▸ Exercise details
For the records below, give the count of lines holding the word "semicircle" and nothing more.
====== Extracted material ======
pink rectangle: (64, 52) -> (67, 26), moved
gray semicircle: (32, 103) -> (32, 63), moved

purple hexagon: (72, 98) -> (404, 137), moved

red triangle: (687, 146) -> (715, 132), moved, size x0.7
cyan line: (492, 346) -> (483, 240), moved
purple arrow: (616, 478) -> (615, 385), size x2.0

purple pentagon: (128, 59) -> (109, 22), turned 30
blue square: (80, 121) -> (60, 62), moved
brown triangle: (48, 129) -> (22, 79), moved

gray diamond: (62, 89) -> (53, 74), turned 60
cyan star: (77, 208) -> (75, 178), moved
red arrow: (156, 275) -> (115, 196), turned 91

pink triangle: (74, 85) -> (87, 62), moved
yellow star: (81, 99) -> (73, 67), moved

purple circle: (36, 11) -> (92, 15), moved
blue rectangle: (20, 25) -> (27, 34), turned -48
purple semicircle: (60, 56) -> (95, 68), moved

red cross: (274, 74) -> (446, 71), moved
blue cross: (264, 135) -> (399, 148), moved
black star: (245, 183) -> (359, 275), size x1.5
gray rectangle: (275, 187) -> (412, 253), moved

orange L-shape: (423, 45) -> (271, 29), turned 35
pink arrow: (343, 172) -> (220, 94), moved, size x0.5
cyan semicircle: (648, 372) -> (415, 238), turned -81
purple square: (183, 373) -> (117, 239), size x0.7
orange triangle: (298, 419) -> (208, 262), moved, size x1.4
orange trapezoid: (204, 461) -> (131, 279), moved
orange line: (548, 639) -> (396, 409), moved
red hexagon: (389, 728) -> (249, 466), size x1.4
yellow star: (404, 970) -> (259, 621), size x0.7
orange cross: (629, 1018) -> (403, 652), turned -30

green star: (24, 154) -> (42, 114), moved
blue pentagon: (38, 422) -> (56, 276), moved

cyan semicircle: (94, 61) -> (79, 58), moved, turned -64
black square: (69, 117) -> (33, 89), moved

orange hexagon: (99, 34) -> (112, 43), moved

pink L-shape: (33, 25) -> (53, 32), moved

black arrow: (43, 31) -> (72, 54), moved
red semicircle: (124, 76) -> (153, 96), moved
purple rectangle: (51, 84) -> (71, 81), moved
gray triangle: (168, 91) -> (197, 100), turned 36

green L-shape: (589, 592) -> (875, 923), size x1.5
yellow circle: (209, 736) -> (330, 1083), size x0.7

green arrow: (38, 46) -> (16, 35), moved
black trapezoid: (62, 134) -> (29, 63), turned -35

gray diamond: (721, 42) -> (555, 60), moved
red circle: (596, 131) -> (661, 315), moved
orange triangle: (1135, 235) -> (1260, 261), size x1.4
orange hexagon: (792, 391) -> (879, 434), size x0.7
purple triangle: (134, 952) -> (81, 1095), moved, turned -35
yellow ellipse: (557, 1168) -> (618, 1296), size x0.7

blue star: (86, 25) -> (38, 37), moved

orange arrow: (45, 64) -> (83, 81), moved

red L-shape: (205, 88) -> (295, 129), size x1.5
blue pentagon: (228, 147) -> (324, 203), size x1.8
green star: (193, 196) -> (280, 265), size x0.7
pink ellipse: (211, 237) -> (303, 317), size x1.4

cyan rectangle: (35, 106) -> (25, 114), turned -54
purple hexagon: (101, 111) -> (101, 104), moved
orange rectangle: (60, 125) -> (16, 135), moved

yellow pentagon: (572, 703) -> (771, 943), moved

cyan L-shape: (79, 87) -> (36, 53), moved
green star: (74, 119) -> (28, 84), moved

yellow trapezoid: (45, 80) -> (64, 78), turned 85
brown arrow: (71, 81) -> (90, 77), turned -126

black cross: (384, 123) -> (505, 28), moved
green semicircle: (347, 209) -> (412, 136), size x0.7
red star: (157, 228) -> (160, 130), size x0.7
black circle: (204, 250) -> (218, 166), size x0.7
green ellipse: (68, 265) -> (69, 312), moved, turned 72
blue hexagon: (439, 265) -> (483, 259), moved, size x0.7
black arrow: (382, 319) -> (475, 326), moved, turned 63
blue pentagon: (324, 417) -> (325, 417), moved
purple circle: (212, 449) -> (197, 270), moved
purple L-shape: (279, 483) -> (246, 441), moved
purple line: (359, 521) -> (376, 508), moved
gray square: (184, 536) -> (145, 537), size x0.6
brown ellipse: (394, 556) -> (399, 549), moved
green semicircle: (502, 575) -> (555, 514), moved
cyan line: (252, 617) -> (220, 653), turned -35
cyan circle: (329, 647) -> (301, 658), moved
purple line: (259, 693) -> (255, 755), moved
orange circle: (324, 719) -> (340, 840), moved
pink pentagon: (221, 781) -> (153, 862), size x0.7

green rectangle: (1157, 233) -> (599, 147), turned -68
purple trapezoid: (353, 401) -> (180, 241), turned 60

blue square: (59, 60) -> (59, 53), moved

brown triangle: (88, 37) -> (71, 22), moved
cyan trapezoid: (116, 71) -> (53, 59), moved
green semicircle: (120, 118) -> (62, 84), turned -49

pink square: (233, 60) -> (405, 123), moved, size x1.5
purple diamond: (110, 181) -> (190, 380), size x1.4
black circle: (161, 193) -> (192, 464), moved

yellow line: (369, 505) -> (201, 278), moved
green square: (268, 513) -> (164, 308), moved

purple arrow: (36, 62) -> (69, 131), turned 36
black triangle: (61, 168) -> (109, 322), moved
======
▸ Answer to this exercise
8